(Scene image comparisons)

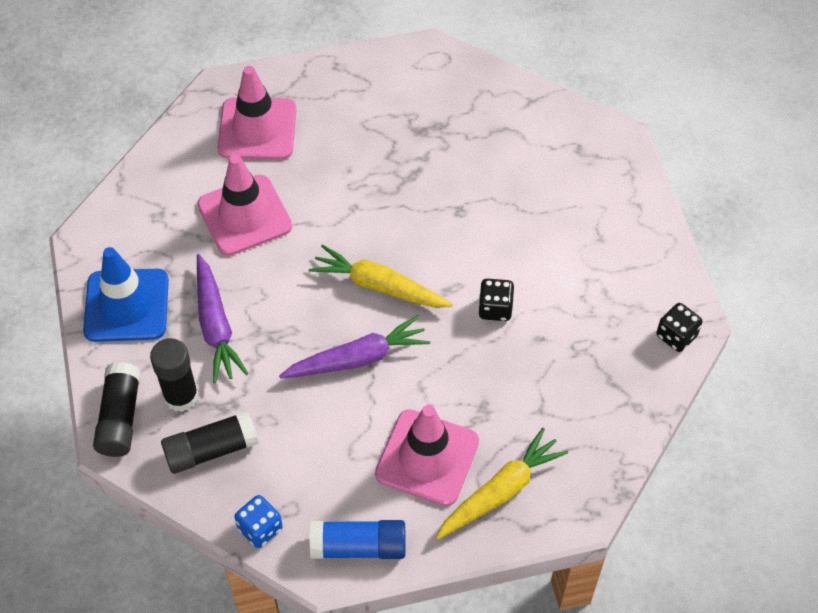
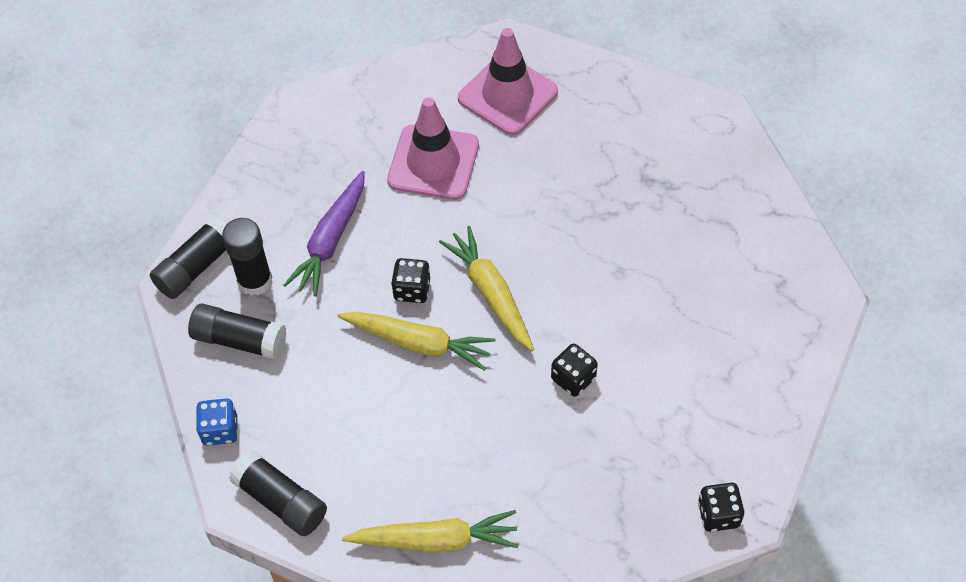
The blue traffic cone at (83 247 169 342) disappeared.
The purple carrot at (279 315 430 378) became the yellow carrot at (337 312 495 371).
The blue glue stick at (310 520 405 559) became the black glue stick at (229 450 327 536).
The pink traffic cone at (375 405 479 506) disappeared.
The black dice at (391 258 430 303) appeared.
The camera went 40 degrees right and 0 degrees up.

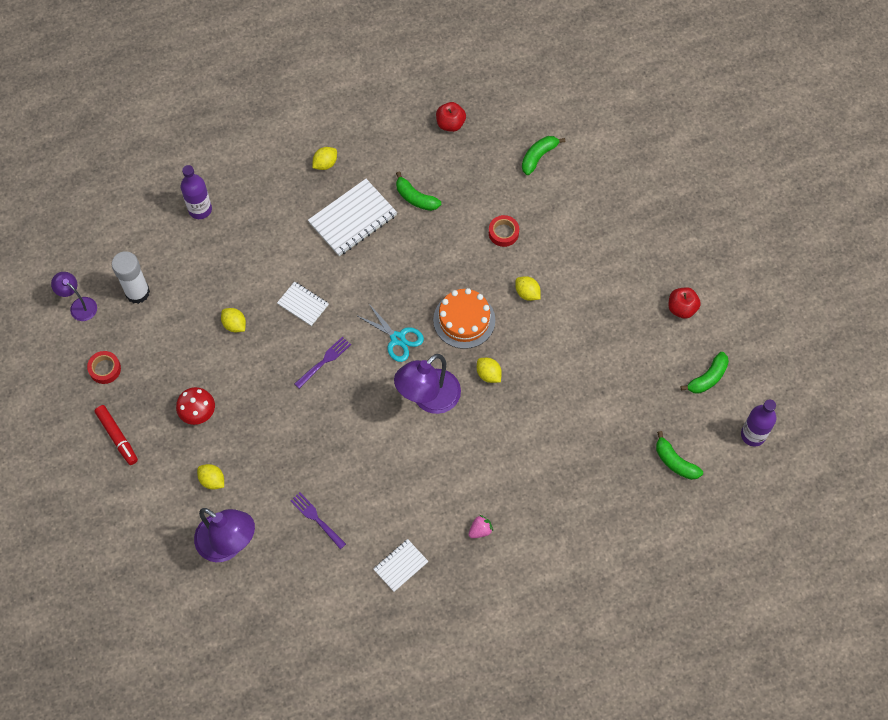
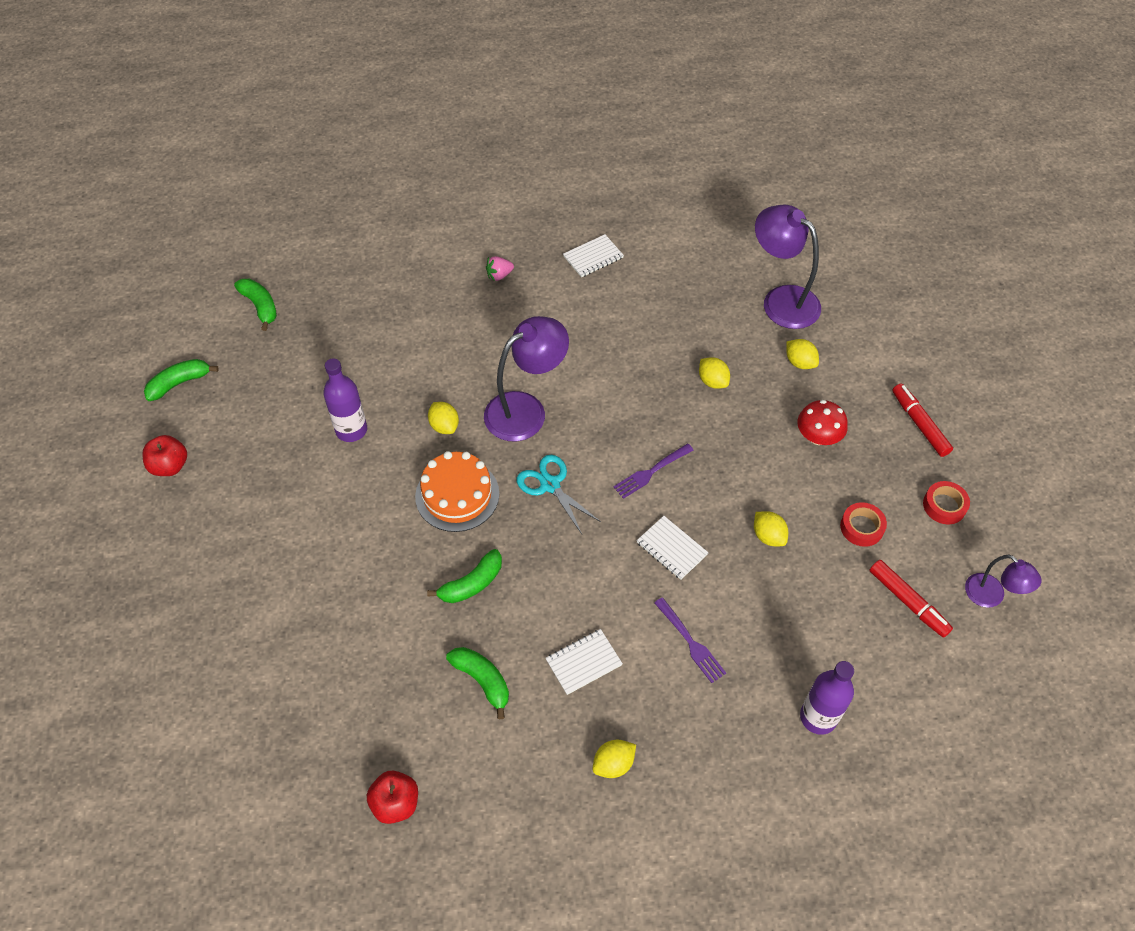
The white glue stick at (112 251 150 304) was replaced by the red marker at (869 560 953 638).
The purple fork moved from (290 492 346 549) to (654 597 726 683).
The white notebook at (308 179 397 256) changed to 0.56 times the size.
The red tape moved from (489 215 519 247) to (840 502 887 547).
The yellow lemon moved from (515 276 541 301) to (699 357 730 389).
The green banana moved from (522 136 565 175) to (427 549 502 603).
The purple bottle moved from (741 399 776 446) to (323 358 367 442).
The camera went 170 degrees left and 10 degrees down.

### What is being asked
Copy exactly the lines from the first line of the records above through the line with "The black dice at (391 258 430 303) appeared.", both included, and nothing else. Pictures stay out.

### Worked solution
The blue traffic cone at (83 247 169 342) disappeared.
The purple carrot at (279 315 430 378) became the yellow carrot at (337 312 495 371).
The blue glue stick at (310 520 405 559) became the black glue stick at (229 450 327 536).
The pink traffic cone at (375 405 479 506) disappeared.
The black dice at (391 258 430 303) appeared.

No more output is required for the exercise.